*** ENTRIES SUPPLIED Section Begins ***

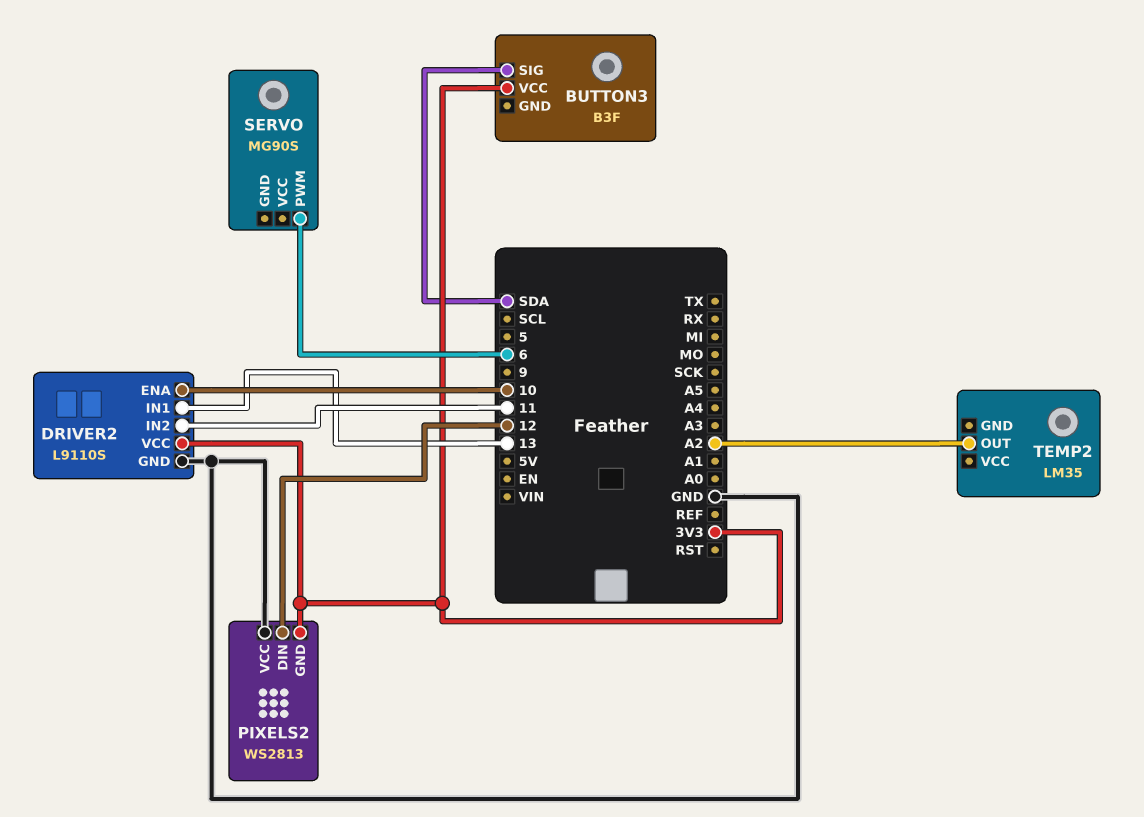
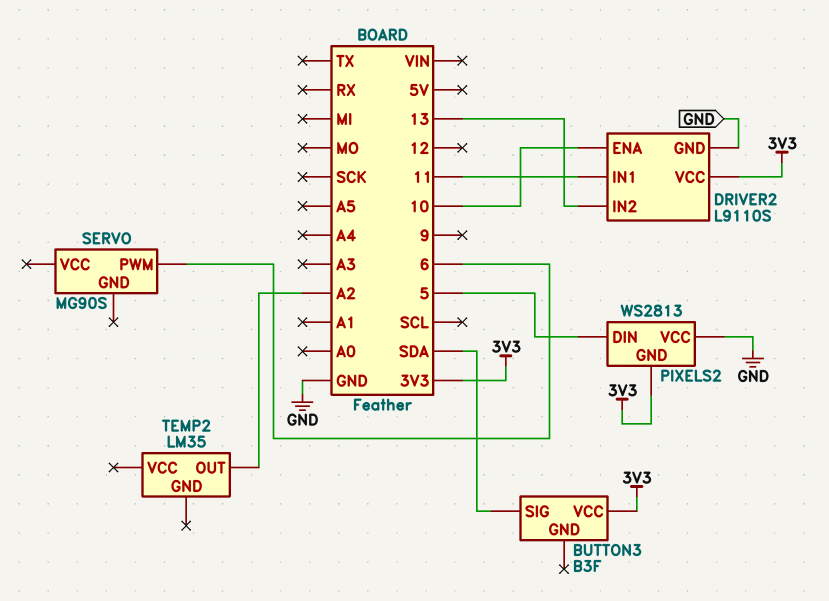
DRIVER2 pin IN1: 13 -> 11
DRIVER2 pin IN2: 11 -> 13
PIXELS2 pin DIN: 12 -> 5

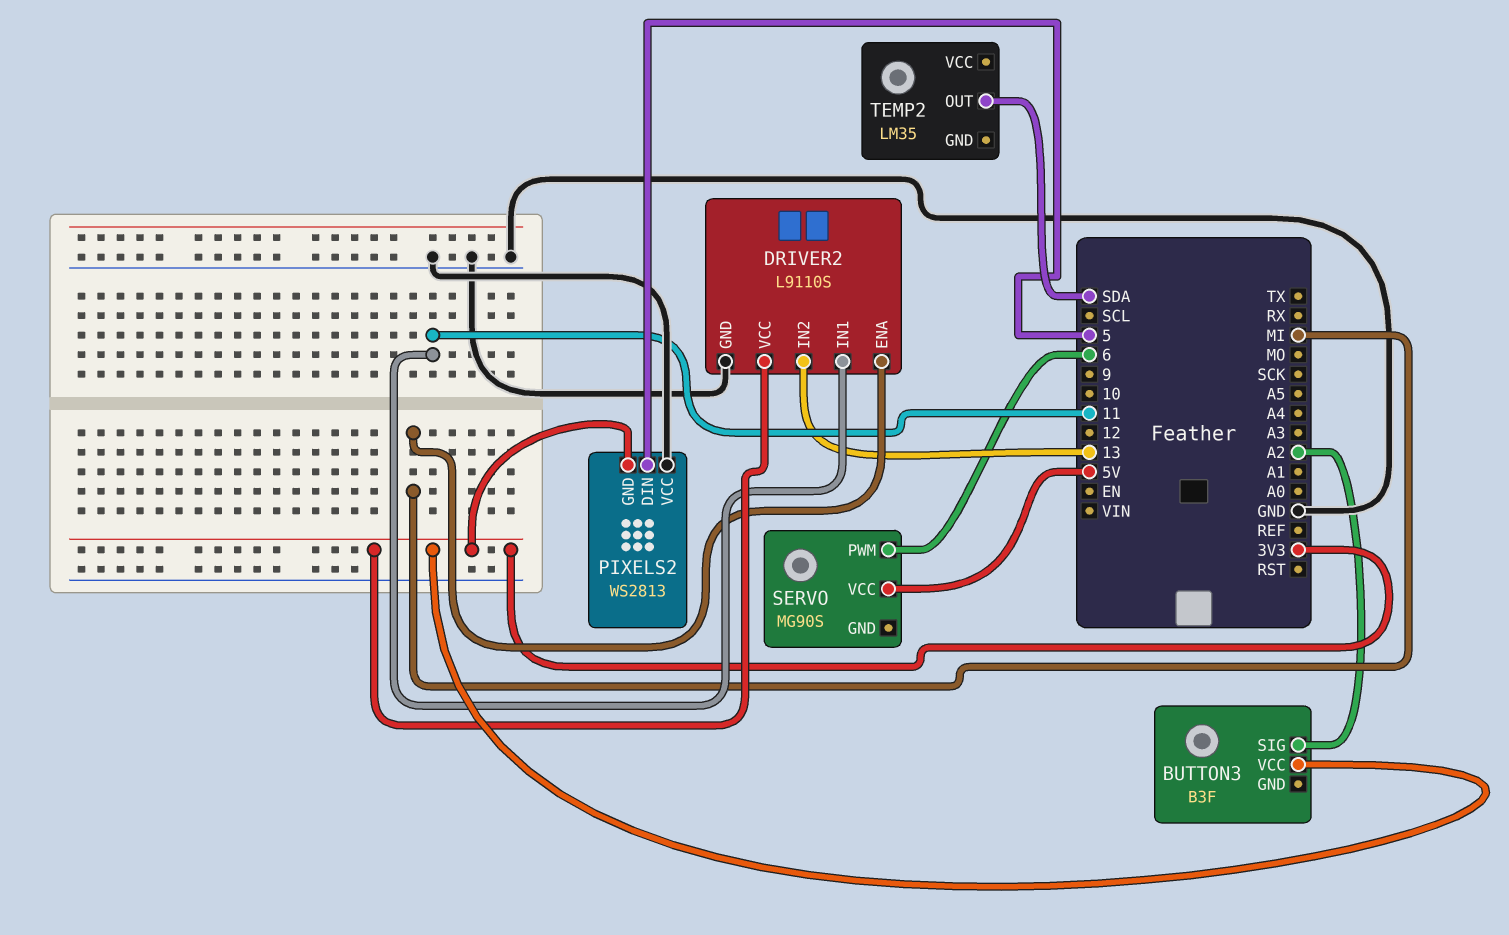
BUTTON3 pin SIG: SDA -> A2
DRIVER2 pin ENA: 10 -> MI
SERVO pin VCC: none -> 5V
TEMP2 pin OUT: A2 -> SDA

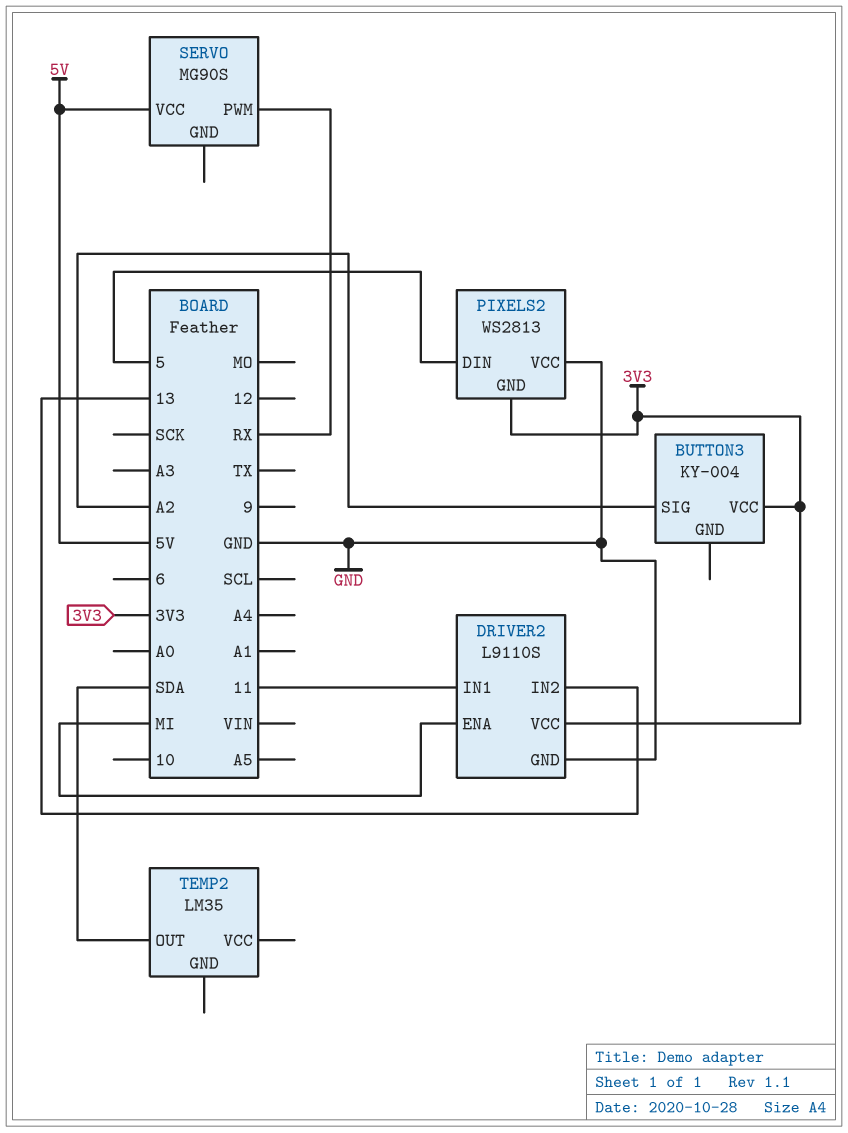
BUTTON3: B3F -> KY-004
SERVO pin PWM: 6 -> RX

*** ENTRIES SUPPLIED Section Ends ***

Everything in the data above gets copied exactly. Only the pictures are skipped.

DRIVER2 pin IN1: 13 -> 11
DRIVER2 pin IN2: 11 -> 13
PIXELS2 pin DIN: 12 -> 5

BUTTON3 pin SIG: SDA -> A2
DRIVER2 pin ENA: 10 -> MI
SERVO pin VCC: none -> 5V
TEMP2 pin OUT: A2 -> SDA

BUTTON3: B3F -> KY-004
SERVO pin PWM: 6 -> RX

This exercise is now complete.